=== Section Start ===

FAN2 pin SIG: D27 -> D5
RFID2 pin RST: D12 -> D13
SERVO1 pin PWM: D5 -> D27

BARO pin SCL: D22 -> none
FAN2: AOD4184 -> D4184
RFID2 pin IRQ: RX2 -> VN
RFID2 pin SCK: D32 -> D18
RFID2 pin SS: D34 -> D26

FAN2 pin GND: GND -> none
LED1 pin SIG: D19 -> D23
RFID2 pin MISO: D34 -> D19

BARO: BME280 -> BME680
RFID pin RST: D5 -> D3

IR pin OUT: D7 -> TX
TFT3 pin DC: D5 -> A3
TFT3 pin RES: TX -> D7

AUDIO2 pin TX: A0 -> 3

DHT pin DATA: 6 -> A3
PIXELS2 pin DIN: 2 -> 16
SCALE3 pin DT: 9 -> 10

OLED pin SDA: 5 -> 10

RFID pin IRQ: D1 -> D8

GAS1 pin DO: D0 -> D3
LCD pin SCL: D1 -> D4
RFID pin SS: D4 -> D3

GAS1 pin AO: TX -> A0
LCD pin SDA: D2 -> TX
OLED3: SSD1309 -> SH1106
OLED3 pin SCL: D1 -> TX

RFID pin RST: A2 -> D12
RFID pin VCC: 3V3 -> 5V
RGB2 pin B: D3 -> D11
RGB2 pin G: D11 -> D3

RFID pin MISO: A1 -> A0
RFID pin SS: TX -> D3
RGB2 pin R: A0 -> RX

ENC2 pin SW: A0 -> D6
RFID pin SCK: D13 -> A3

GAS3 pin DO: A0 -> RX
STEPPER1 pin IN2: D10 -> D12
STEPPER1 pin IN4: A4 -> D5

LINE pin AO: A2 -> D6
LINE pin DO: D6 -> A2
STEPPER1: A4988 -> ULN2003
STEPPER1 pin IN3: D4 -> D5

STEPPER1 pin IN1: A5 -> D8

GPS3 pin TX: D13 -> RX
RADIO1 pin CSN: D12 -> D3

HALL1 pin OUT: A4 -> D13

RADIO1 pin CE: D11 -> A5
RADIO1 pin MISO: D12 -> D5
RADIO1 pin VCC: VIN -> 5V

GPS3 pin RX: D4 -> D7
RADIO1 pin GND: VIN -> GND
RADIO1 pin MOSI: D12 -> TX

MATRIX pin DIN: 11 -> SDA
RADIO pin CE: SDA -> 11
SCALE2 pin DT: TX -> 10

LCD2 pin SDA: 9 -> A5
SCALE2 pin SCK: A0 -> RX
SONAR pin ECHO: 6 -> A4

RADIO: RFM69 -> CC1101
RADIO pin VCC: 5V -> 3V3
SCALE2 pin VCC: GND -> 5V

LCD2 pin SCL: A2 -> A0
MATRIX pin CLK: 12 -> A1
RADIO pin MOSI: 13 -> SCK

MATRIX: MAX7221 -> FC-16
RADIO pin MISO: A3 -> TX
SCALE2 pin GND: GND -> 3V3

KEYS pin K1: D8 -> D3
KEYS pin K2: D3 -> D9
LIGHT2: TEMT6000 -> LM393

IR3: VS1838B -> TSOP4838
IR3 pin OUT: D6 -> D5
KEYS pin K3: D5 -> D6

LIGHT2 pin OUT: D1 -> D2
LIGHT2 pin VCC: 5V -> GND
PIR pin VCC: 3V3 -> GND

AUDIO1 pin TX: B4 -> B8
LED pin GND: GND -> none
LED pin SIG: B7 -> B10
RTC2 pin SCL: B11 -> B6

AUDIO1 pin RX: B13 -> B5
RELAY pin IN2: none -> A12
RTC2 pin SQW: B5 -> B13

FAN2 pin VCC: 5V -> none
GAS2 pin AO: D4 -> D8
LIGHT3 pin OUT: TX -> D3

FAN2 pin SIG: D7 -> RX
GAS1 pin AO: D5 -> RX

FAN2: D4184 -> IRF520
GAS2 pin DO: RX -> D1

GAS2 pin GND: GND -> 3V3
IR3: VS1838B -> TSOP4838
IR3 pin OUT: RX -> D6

=== Section End ===

Scan the preceding records for lines with the word "none". Say how many there are and nothing else.

REPLY TO THE EXERCISE — 5